■ **Instructions to follow**: Only a number is wanted: how many lines in the listing contain the word "lamp"?

■ **Data for analysis**:
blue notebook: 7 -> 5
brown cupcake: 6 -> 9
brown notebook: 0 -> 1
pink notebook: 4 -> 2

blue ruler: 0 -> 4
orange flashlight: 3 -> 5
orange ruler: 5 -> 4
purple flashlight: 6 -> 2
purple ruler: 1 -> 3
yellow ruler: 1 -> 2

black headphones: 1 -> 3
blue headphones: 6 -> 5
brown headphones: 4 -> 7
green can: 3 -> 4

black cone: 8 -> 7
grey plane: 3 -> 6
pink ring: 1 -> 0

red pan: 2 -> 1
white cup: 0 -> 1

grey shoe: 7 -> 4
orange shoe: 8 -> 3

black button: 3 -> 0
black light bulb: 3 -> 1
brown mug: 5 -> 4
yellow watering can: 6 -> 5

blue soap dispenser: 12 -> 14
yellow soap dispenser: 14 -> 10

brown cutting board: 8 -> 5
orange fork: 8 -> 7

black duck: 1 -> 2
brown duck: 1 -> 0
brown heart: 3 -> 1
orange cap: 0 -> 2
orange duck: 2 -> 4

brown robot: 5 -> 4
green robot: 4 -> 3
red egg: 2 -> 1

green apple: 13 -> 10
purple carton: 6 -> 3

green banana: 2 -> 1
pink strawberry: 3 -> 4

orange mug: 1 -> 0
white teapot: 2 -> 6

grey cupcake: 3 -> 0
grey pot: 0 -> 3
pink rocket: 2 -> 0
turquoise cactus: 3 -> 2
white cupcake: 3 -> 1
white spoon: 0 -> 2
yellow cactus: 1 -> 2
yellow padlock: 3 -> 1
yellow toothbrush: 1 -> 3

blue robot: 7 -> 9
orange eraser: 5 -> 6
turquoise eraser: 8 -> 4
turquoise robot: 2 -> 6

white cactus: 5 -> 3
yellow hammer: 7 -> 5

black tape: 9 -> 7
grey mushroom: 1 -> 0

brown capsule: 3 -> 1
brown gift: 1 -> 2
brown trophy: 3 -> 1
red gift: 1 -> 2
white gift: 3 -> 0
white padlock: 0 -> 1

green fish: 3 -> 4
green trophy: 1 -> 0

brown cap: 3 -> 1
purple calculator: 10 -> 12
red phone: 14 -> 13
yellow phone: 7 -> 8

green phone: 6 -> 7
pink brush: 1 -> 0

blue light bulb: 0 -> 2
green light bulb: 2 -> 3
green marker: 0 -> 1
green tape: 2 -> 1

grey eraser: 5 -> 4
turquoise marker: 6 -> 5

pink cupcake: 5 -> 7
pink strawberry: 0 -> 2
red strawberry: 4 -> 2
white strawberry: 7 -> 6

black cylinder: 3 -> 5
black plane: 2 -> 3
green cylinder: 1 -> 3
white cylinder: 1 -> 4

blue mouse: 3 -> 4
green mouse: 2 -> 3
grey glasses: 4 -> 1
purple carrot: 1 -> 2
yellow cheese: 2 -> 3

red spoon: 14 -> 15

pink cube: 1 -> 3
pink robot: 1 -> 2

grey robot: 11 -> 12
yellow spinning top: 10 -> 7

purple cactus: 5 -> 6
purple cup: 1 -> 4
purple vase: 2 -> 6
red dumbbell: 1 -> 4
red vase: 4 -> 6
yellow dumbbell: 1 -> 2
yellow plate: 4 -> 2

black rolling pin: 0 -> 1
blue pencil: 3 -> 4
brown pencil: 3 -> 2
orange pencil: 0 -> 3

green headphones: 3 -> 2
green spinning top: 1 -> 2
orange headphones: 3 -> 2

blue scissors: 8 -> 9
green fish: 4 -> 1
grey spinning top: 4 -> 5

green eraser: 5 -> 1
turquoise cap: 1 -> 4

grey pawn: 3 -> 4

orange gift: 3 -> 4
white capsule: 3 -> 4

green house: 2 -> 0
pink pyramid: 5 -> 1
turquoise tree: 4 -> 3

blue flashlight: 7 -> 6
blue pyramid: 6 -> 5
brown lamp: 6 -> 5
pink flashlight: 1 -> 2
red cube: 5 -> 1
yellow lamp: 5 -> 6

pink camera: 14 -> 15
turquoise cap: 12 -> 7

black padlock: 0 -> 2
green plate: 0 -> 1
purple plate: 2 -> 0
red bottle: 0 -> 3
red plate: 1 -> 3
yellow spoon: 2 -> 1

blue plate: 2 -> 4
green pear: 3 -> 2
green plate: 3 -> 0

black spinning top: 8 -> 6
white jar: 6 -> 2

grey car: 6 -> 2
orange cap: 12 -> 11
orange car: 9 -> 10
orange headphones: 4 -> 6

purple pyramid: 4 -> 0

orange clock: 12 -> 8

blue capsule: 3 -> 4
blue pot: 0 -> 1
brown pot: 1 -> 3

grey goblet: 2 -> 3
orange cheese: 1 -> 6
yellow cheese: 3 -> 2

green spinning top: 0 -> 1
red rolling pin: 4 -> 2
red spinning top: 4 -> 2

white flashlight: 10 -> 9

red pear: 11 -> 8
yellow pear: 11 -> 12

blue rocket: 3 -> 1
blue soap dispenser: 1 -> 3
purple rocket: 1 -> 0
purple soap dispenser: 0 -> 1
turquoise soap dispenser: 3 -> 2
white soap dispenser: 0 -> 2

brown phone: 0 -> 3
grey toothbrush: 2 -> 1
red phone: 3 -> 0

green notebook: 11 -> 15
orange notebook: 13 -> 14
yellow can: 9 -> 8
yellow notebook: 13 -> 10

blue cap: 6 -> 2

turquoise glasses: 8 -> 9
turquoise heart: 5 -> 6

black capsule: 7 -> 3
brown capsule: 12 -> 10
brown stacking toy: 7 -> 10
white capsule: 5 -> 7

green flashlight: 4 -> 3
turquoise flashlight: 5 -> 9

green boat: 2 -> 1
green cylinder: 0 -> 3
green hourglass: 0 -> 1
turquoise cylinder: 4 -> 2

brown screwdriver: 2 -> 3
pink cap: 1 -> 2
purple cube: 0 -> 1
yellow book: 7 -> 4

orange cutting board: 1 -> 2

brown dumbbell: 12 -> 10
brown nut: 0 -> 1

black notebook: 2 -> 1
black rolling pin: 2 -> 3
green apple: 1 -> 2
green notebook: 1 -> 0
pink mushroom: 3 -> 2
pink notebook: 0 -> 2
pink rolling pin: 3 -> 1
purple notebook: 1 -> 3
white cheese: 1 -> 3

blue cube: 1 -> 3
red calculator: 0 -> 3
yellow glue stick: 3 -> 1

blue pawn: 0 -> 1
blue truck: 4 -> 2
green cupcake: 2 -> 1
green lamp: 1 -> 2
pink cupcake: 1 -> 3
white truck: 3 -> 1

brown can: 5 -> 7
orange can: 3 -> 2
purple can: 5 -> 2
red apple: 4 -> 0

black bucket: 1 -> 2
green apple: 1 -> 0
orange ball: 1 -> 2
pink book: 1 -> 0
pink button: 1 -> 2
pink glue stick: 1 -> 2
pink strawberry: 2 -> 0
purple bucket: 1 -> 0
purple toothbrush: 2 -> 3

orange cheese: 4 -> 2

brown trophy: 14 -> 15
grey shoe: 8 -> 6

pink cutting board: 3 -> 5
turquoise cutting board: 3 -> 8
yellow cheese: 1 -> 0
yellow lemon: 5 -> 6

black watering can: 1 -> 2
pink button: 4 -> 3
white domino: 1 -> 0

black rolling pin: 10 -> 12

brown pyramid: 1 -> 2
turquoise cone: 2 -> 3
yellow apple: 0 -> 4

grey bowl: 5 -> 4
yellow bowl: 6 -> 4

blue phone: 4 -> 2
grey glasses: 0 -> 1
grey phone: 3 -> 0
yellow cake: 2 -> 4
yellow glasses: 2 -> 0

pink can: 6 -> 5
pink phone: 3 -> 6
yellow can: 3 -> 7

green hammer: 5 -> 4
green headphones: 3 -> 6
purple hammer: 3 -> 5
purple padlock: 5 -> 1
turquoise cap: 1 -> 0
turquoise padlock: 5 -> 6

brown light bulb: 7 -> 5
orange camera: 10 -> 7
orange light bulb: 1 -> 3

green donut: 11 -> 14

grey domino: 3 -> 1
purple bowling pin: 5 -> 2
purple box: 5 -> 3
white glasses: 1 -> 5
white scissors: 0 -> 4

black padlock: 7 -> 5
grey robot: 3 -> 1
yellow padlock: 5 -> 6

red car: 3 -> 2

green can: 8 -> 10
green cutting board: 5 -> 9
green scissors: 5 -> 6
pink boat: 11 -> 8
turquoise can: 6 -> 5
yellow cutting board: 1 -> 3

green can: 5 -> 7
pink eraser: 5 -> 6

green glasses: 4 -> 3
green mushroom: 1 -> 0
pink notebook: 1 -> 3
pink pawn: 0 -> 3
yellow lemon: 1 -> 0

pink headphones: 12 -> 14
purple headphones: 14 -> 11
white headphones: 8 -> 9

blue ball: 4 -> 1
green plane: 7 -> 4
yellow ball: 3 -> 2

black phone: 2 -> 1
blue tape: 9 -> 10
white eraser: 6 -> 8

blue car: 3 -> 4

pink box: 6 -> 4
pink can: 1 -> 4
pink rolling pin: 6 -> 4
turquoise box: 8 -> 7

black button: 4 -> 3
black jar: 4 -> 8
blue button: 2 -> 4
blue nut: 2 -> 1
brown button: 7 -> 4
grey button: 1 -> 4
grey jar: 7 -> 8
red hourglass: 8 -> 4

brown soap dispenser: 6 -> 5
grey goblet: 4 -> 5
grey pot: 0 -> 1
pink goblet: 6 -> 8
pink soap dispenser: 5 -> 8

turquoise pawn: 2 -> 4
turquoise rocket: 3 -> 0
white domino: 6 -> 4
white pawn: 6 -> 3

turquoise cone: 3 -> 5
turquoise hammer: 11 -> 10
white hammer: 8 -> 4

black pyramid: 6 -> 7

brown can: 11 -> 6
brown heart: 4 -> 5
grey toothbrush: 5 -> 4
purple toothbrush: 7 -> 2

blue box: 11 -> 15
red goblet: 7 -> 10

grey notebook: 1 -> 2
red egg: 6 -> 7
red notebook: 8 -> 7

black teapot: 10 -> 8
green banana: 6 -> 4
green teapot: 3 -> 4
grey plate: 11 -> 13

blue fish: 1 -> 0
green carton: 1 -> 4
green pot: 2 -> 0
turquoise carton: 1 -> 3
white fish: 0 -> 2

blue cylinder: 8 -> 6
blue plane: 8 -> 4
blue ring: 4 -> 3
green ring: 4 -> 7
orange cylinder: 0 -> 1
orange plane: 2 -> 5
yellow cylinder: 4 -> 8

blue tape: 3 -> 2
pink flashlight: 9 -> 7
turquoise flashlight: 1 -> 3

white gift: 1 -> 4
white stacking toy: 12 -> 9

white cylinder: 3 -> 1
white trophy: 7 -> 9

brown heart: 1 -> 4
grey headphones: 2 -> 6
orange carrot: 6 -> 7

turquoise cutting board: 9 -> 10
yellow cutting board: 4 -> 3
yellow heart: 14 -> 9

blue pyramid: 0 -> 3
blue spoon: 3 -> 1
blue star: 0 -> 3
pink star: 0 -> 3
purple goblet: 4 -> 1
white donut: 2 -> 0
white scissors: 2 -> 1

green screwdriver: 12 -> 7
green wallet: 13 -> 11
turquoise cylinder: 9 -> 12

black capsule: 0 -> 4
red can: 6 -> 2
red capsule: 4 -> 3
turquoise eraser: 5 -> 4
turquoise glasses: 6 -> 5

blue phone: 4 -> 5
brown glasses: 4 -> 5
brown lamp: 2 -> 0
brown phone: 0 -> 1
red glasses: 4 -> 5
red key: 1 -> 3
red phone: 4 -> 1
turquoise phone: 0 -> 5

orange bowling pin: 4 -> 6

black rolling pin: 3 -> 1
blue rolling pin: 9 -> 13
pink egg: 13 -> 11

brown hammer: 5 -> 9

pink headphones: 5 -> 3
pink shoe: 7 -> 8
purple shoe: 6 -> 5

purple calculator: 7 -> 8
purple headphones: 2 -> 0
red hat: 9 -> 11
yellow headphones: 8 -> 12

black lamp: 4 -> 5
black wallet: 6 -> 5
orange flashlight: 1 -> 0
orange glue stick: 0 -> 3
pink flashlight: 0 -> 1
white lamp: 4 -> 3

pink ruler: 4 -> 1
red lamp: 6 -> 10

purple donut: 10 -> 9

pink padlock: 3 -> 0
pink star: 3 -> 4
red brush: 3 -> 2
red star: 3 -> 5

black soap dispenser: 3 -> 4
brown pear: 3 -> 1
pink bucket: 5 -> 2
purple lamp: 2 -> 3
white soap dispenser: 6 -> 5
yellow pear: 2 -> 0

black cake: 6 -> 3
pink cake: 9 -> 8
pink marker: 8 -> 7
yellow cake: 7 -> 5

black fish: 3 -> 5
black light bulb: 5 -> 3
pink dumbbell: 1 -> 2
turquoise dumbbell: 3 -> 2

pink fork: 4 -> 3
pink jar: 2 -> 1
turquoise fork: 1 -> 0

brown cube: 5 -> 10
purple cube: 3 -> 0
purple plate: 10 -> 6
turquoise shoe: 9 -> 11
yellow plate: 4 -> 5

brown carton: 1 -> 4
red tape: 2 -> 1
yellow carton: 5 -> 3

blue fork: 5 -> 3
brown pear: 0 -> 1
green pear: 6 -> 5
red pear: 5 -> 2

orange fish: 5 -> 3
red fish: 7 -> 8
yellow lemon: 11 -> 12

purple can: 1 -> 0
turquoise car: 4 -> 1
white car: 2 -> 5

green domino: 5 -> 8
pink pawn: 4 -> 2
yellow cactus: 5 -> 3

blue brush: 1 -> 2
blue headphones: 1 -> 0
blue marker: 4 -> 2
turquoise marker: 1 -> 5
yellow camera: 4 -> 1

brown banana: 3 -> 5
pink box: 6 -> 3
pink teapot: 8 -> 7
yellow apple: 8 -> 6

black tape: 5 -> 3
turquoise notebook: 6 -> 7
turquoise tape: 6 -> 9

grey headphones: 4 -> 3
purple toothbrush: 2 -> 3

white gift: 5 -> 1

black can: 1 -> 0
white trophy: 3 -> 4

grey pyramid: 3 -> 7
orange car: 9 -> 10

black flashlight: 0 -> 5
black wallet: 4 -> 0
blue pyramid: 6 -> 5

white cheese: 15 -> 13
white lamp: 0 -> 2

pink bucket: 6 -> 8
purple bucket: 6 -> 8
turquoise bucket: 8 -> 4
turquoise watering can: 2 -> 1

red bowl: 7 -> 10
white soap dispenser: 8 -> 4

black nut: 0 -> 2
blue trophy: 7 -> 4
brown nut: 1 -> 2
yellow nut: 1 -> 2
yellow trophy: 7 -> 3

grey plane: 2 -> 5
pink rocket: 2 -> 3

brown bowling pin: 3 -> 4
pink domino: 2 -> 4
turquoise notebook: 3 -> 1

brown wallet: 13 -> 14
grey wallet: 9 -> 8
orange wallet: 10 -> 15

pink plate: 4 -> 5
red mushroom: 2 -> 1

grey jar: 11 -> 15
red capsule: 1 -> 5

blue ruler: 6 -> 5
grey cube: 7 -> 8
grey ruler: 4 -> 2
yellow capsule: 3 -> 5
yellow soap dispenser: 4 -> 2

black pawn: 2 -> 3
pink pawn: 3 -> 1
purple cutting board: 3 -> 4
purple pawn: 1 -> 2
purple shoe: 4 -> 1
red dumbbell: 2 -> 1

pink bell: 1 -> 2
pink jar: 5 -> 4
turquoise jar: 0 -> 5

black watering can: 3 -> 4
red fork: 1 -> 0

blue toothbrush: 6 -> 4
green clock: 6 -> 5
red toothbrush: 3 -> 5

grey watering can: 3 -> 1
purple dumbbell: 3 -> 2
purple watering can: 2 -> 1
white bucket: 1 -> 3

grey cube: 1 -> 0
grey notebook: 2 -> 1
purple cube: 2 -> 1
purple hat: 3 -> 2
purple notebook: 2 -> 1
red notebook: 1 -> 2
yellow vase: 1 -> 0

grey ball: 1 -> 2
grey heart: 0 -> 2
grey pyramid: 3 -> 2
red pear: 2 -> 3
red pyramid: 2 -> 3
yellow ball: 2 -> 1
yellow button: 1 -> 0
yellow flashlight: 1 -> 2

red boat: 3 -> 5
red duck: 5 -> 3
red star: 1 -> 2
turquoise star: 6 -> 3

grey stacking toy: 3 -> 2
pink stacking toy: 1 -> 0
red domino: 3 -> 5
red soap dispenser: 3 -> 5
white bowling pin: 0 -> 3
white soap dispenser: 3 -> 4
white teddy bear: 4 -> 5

■ **Result of the task**: 9